**** Material provided ****

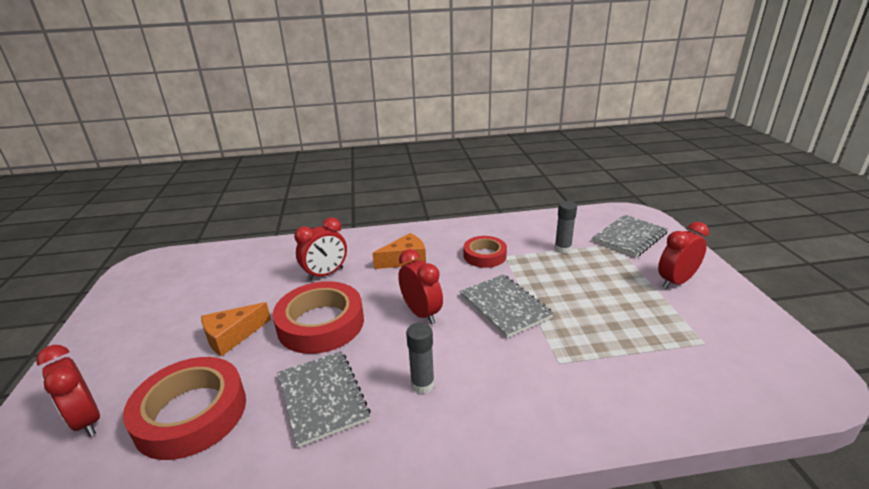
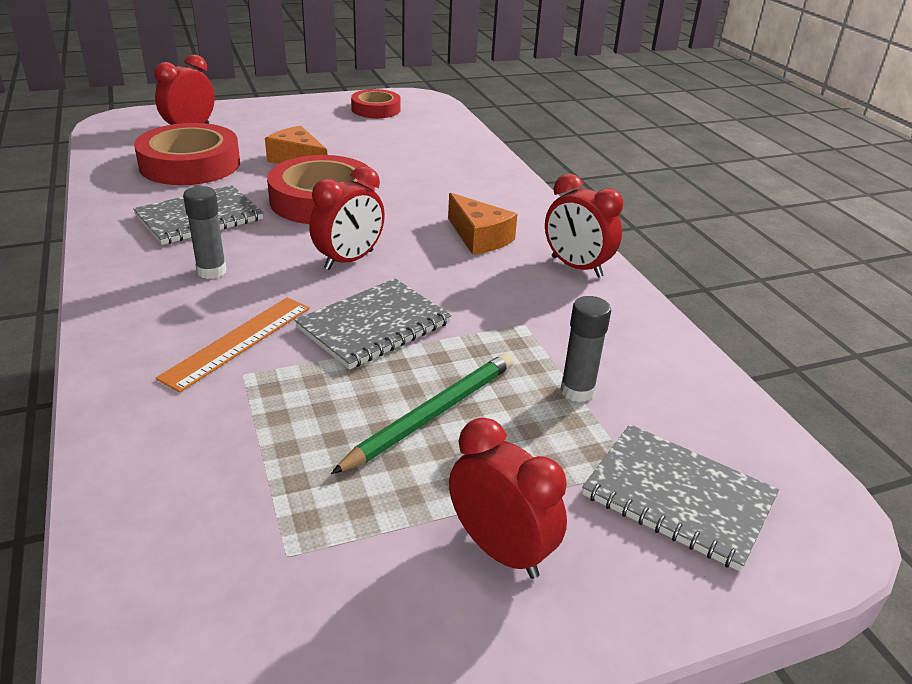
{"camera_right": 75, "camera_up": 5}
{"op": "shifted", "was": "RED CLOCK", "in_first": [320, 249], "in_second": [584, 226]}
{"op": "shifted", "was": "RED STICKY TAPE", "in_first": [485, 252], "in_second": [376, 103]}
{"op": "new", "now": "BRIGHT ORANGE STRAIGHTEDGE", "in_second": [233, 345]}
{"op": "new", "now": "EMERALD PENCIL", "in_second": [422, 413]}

****
**** Material provided ****

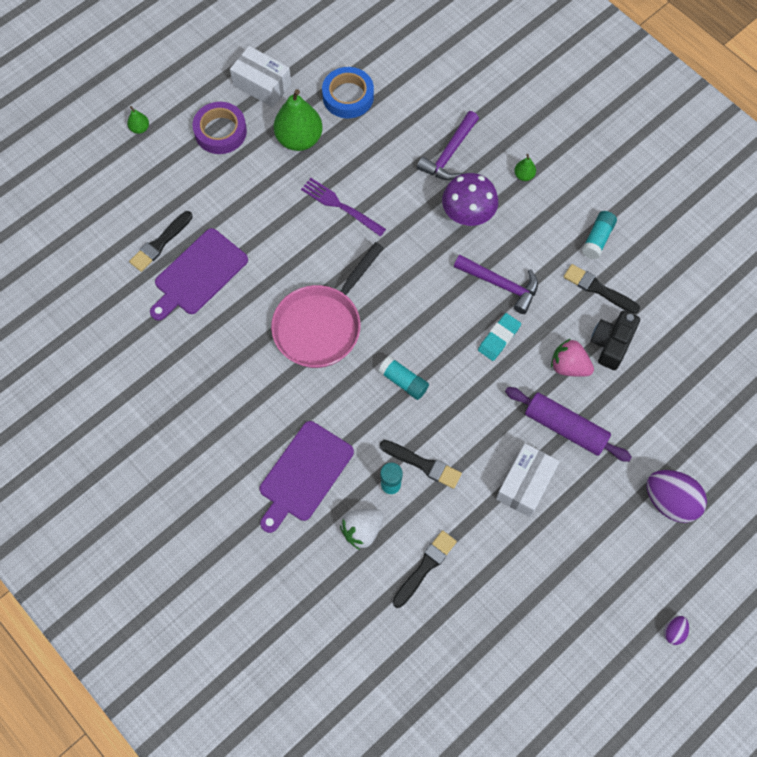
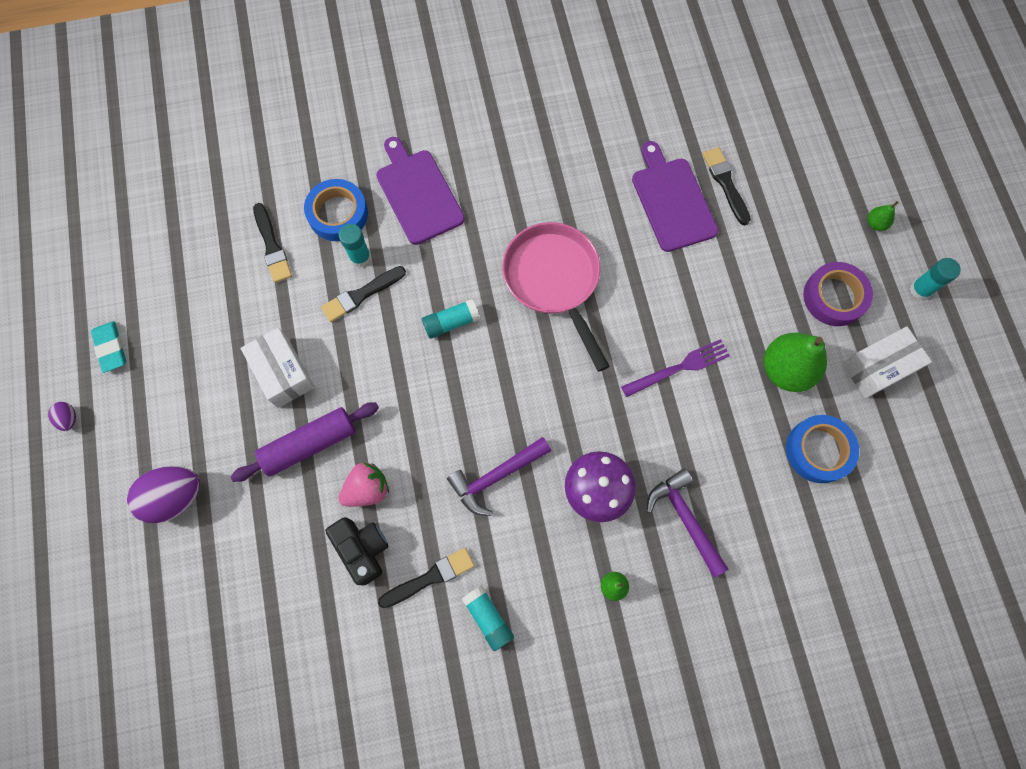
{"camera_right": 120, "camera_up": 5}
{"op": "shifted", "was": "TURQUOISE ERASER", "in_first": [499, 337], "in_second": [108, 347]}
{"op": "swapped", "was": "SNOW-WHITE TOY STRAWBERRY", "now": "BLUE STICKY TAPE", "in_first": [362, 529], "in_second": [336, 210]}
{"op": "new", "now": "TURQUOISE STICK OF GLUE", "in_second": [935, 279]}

****

## Task objective:
After reading through the material, report every line that holds "TURQUOISE".

## Finished task:
{"op": "shifted", "was": "TURQUOISE ERASER", "in_first": [499, 337], "in_second": [108, 347]}
{"op": "new", "now": "TURQUOISE STICK OF GLUE", "in_second": [935, 279]}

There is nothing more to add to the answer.